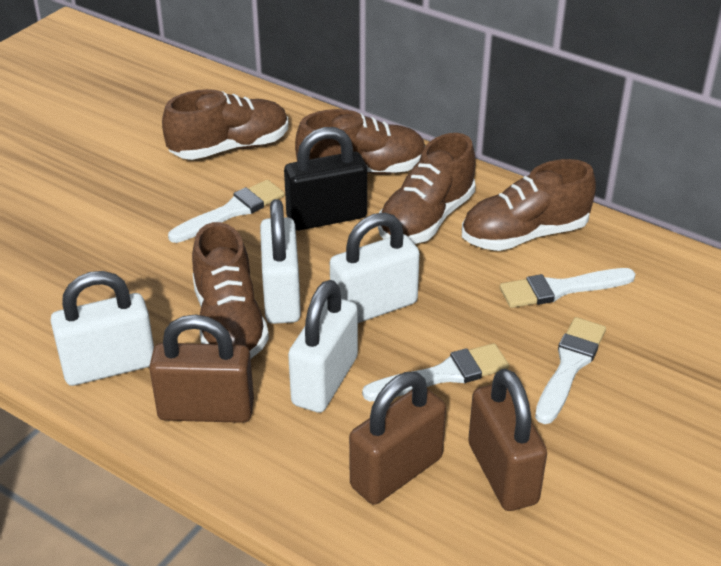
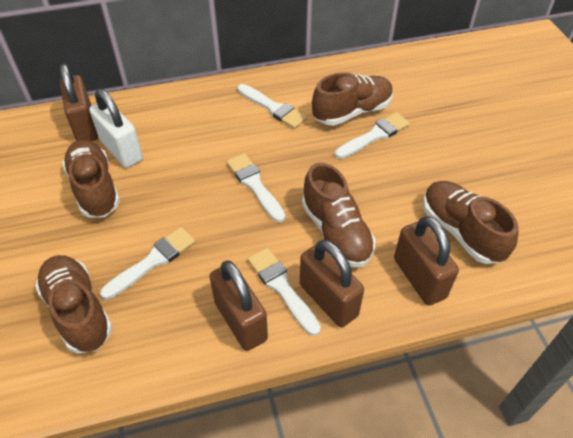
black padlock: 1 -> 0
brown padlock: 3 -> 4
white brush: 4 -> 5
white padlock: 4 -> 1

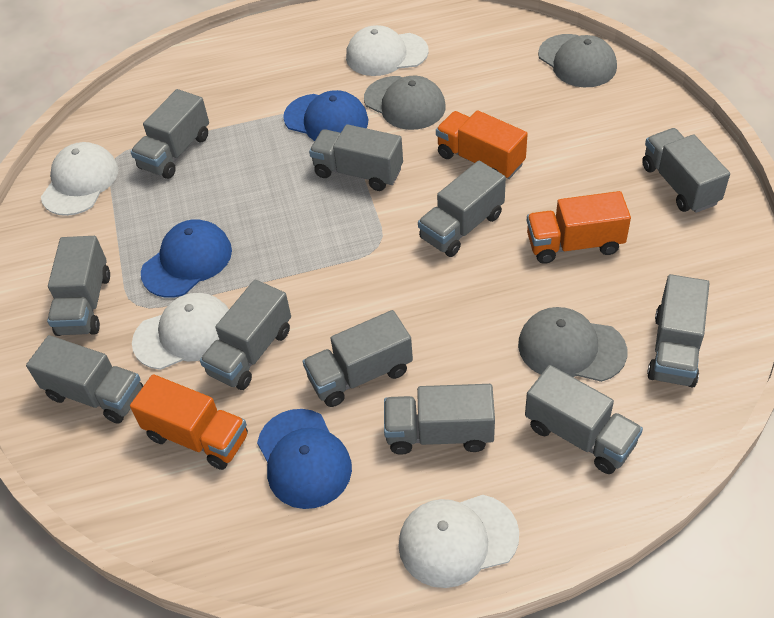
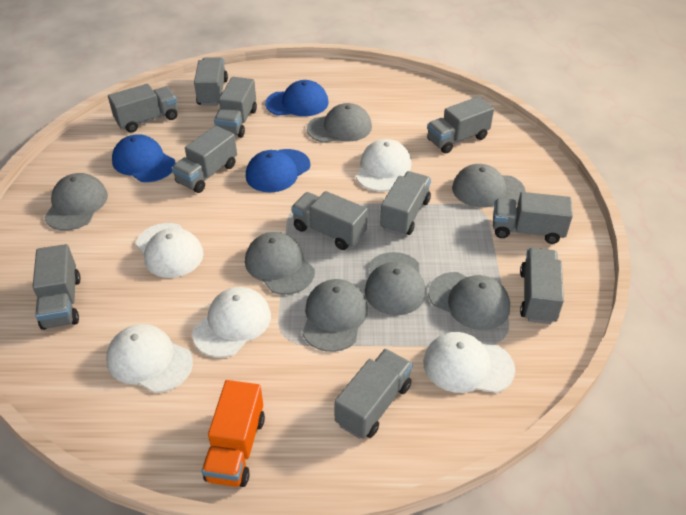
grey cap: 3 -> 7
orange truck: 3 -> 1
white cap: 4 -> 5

* [Brief]: The copy you give must run from the line containing "brown padlock: 3 -> 4" through the last line of the records, exactly, with the pictures left out.

* [Your response]:
brown padlock: 3 -> 4
white brush: 4 -> 5
white padlock: 4 -> 1

grey cap: 3 -> 7
orange truck: 3 -> 1
white cap: 4 -> 5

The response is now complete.